__Task description__:
Show every line of the rows below that contains the word "service". Letter case counts.

__Stored records__:
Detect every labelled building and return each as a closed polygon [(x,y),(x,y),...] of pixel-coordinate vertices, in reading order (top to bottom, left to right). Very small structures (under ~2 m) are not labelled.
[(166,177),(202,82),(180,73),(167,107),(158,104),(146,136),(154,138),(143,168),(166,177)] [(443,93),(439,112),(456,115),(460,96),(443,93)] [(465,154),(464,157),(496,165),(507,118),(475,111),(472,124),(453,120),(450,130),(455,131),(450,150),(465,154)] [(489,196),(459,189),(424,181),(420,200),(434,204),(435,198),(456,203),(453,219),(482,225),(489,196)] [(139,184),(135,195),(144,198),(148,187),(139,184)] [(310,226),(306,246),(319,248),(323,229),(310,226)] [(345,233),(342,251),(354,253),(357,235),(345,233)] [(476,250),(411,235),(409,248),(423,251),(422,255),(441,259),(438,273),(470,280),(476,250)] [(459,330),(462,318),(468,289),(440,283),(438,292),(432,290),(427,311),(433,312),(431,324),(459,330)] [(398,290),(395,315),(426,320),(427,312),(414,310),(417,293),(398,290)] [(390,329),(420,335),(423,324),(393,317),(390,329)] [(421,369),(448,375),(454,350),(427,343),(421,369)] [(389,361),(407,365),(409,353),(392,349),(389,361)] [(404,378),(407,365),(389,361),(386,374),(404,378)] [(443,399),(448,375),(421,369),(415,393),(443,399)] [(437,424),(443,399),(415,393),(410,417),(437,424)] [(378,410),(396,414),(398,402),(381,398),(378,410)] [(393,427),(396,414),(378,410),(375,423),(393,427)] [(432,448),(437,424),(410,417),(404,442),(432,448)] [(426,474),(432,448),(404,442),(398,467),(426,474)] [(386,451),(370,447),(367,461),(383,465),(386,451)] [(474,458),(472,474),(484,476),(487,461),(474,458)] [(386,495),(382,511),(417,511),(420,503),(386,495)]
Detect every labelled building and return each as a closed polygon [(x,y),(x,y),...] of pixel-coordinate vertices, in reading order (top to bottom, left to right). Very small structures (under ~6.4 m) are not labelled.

* * *

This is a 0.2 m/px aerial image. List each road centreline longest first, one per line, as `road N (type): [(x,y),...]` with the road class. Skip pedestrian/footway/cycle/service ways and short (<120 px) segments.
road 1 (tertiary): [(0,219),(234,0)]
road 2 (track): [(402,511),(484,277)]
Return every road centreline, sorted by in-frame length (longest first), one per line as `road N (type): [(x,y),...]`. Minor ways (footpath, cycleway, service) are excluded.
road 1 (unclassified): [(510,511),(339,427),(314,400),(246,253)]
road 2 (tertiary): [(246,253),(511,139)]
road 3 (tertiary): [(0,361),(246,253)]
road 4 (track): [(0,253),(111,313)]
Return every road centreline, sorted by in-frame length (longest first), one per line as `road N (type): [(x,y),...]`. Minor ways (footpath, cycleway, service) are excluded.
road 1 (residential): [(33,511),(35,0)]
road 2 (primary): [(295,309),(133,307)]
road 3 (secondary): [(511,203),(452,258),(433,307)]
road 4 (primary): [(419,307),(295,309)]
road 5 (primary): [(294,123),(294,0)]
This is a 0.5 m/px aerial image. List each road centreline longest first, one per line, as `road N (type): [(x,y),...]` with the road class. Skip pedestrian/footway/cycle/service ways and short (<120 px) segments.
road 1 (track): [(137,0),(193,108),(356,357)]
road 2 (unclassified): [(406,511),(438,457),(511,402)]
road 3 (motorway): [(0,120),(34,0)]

__Solution__:
This is a 0.2 m/px aerial image. List each road centreline longest first, one per line, as `road N (type): [(x,y),...]` with the road class. Skip pedestrian/footway/cycle/service ways and short (<120 px) segments.
Return every road centreline, sorted by in-frame length (longest first), one per line as `road N (type): [(x,y),...]`. Minor ways (footpath, cycleway, service) are excluded.
Return every road centreline, sorted by in-frame length (longest first), one per line as `road N (type): [(x,y),...]`. Minor ways (footpath, cycleway, service) are excluded.
This is a 0.5 m/px aerial image. List each road centreline longest first, one per line, as `road N (type): [(x,y),...]` with the road class. Skip pedestrian/footway/cycle/service ways and short (<120 px) segments.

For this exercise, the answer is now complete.